Material for this exercise —
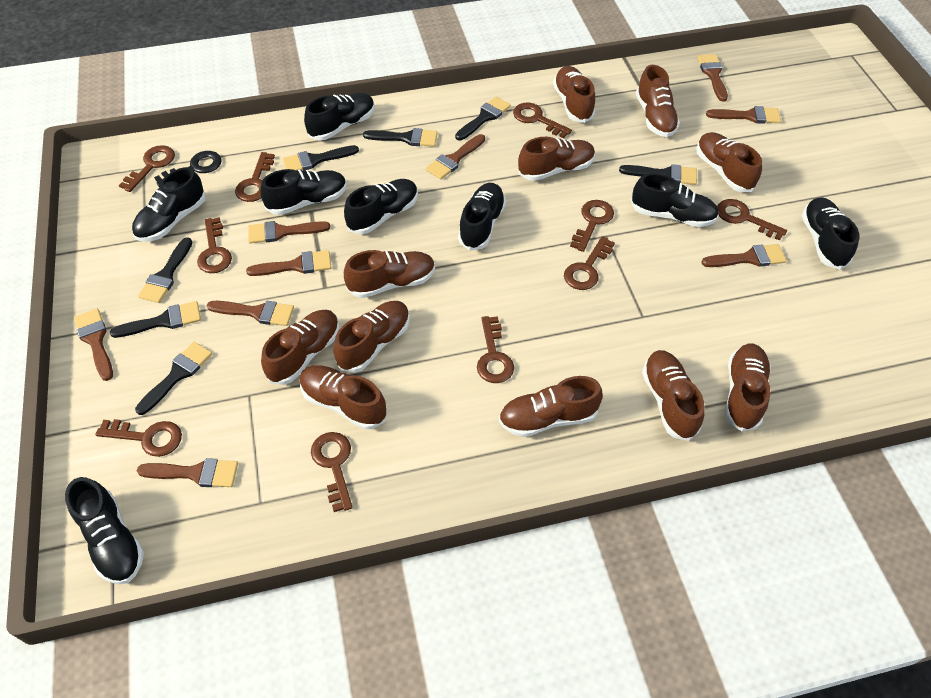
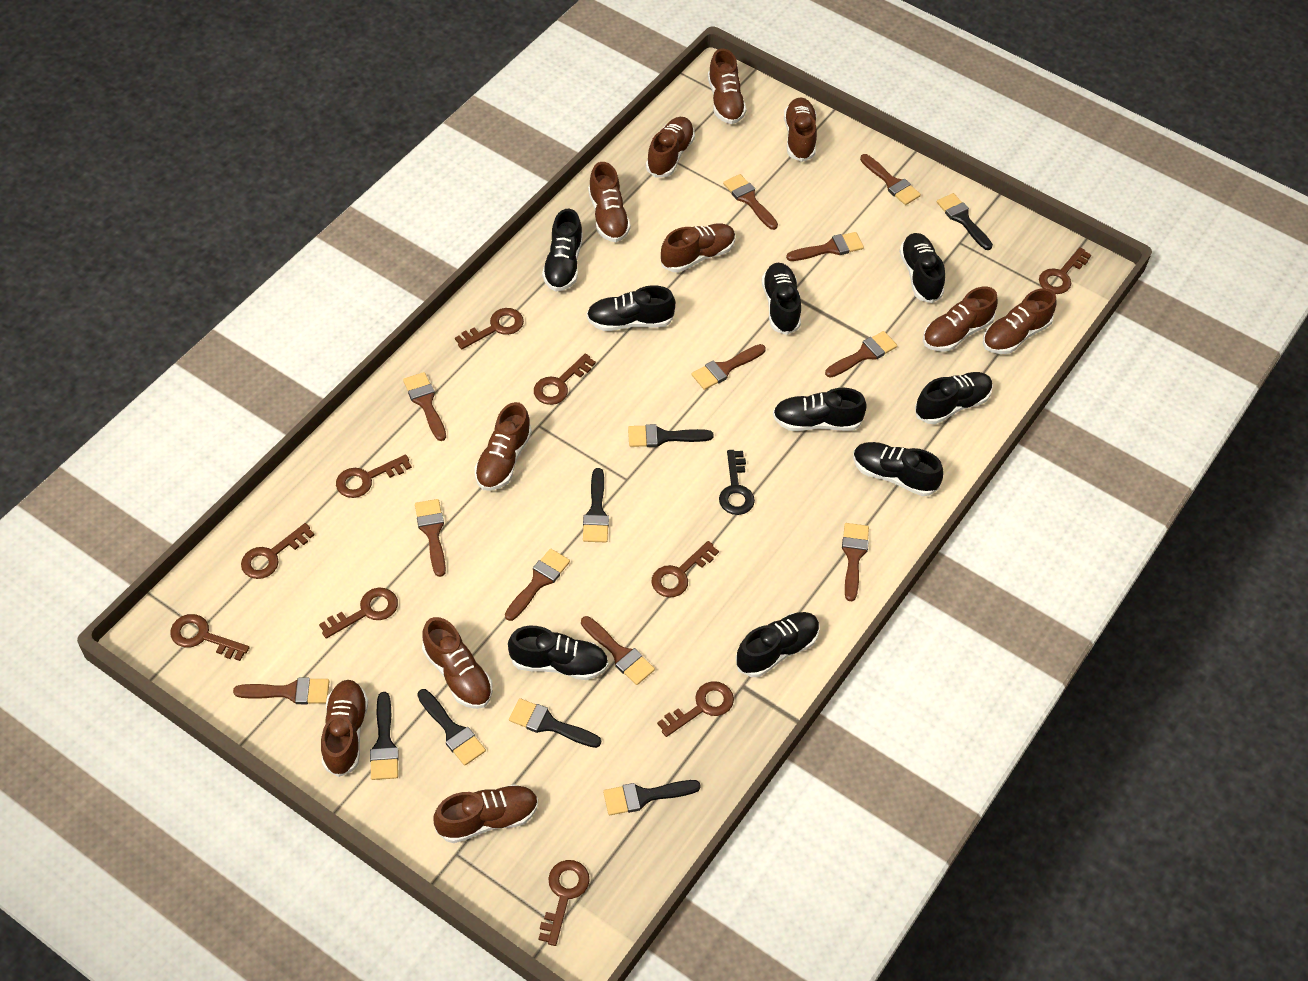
black shoe: 8 -> 9
brown brush: 9 -> 11

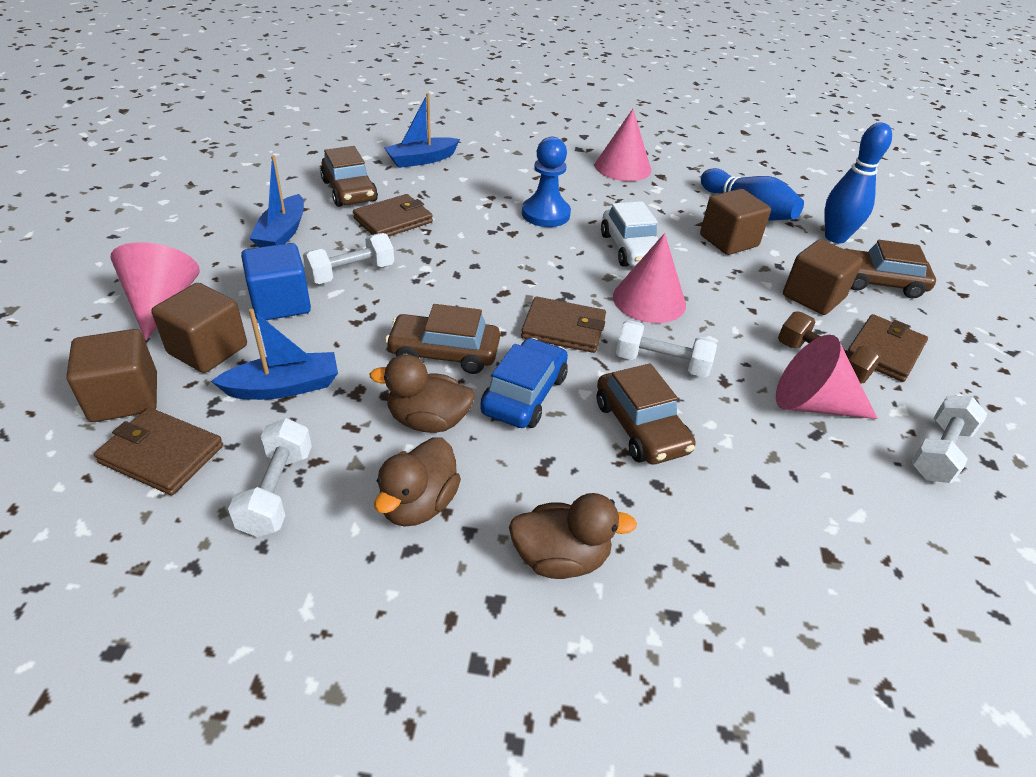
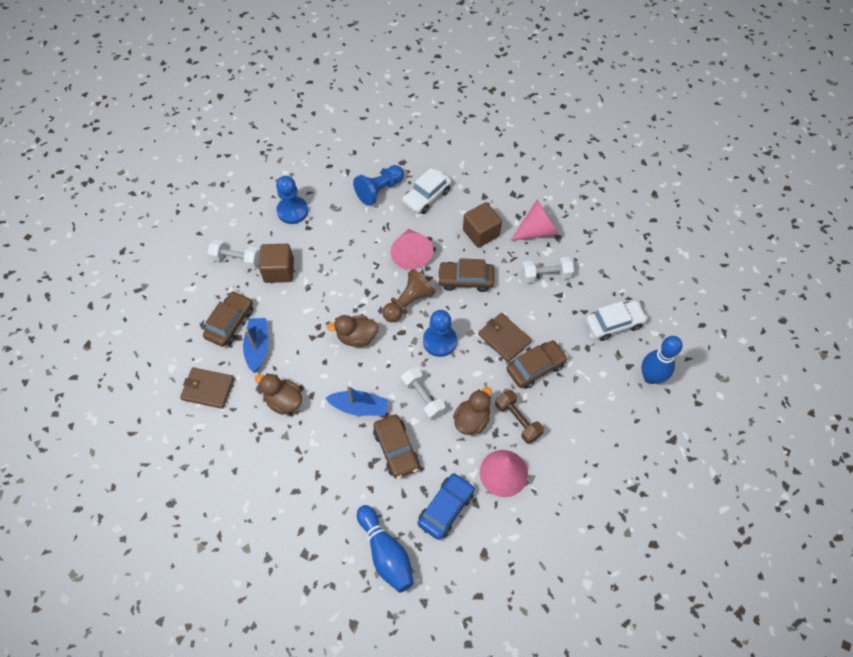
blue boat: 3 -> 2
blue cube: 1 -> 0
blue pawn: 1 -> 3
brown cube: 4 -> 2
brown pawn: 0 -> 1
brown wallet: 4 -> 2
pink cone: 4 -> 3
white car: 1 -> 2
white dumbbell: 4 -> 3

Problem description — Please print each entry exactly as given and keep pictures out of it.

Output of the exercise —
black shoe: 8 -> 9
brown brush: 9 -> 11

blue boat: 3 -> 2
blue cube: 1 -> 0
blue pawn: 1 -> 3
brown cube: 4 -> 2
brown pawn: 0 -> 1
brown wallet: 4 -> 2
pink cone: 4 -> 3
white car: 1 -> 2
white dumbbell: 4 -> 3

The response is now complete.